TASK STATEMENT
What is needed is an exact copy of the records below, with the pictures left out.

[Opening MATERIAL FOR THIS TASK section]

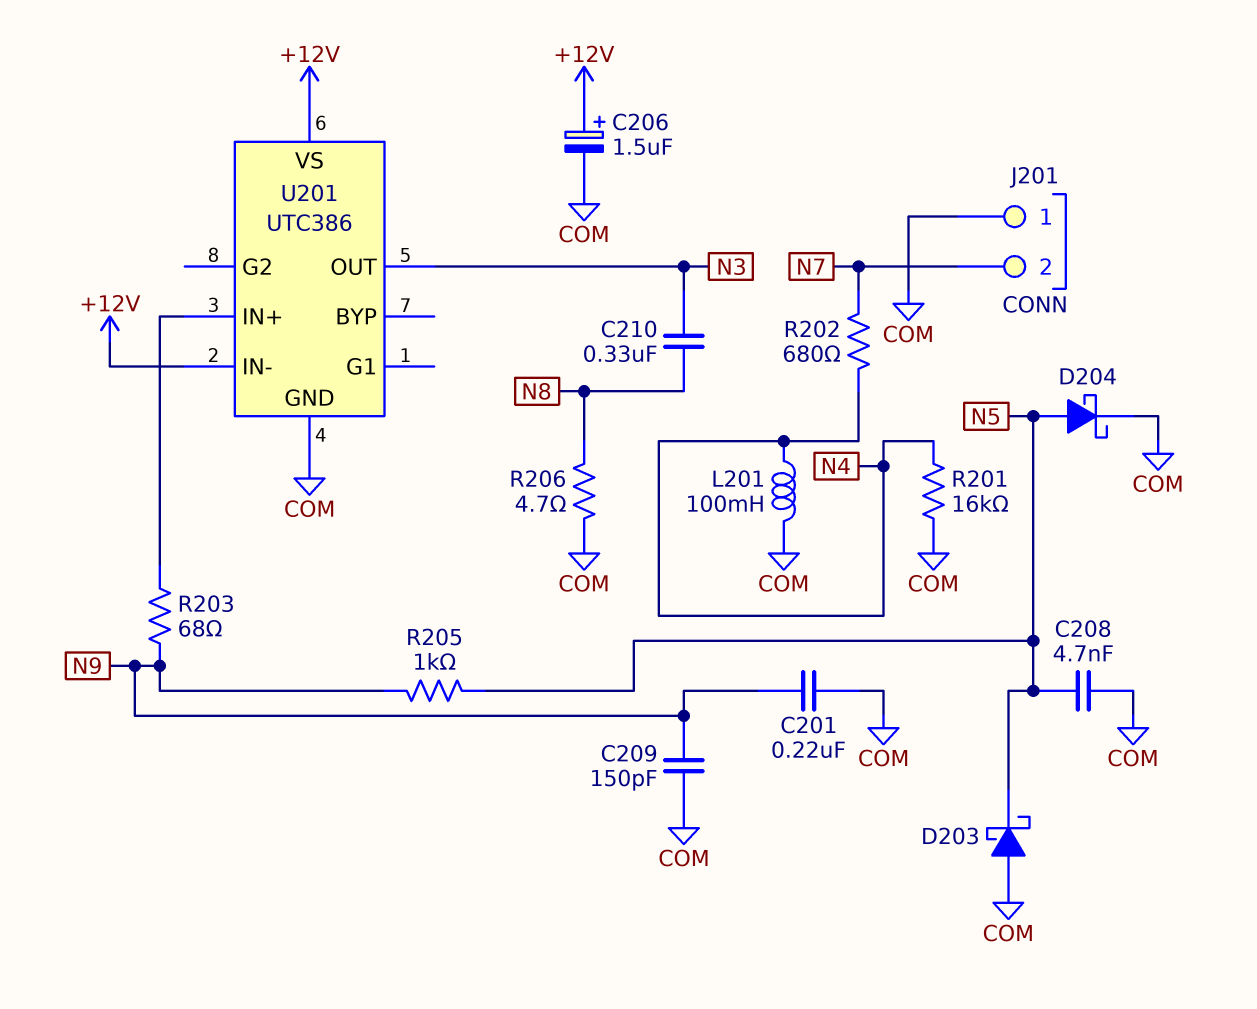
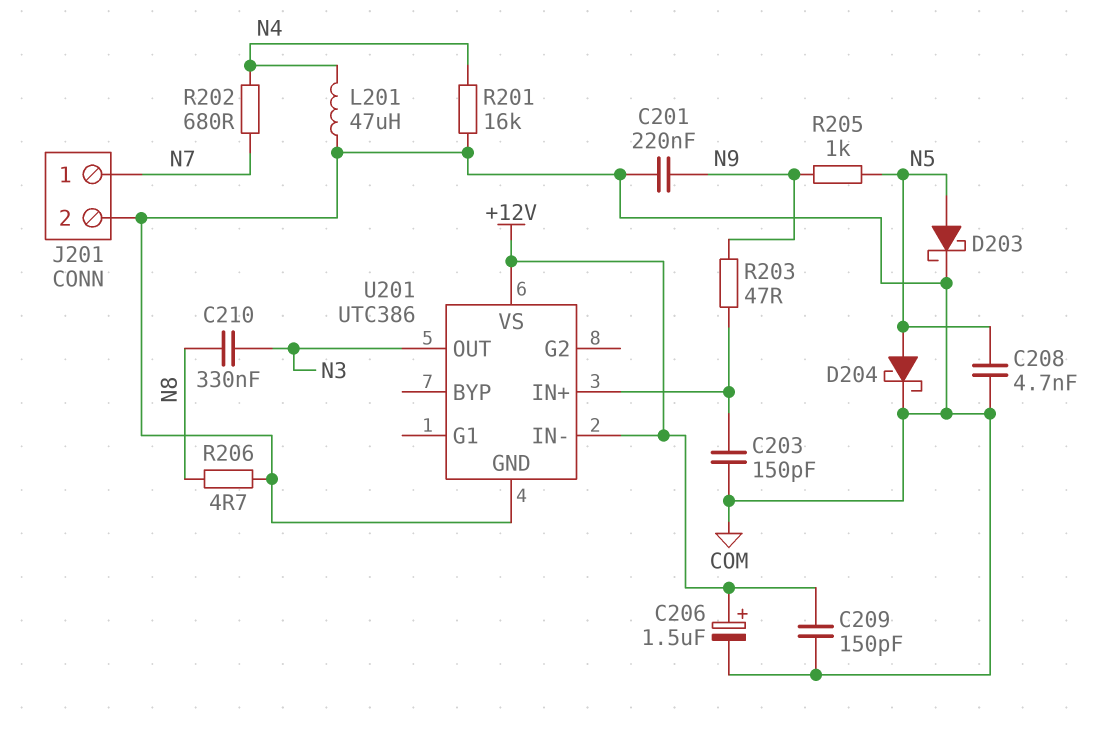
C203: none -> 150pF (COM, U201/IN+)
C209: 150pF (COM, N9) -> 150pF (+12V, COM)
D203: schottky (A COM, K N5) -> schottky (A N5, K COM)
J201 pin 1: COM -> N7
J201 pin 2: N7 -> COM
L201: 100mH (COM, N4) -> 47uH (COM, N4)
R203: 68 (N9, U201/IN+) -> 47 (N9, U201/IN+)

[Closing MATERIAL FOR THIS TASK section]

TASK RESPONSE
C203: none -> 150pF (COM, U201/IN+)
C209: 150pF (COM, N9) -> 150pF (+12V, COM)
D203: schottky (A COM, K N5) -> schottky (A N5, K COM)
J201 pin 1: COM -> N7
J201 pin 2: N7 -> COM
L201: 100mH (COM, N4) -> 47uH (COM, N4)
R203: 68 (N9, U201/IN+) -> 47 (N9, U201/IN+)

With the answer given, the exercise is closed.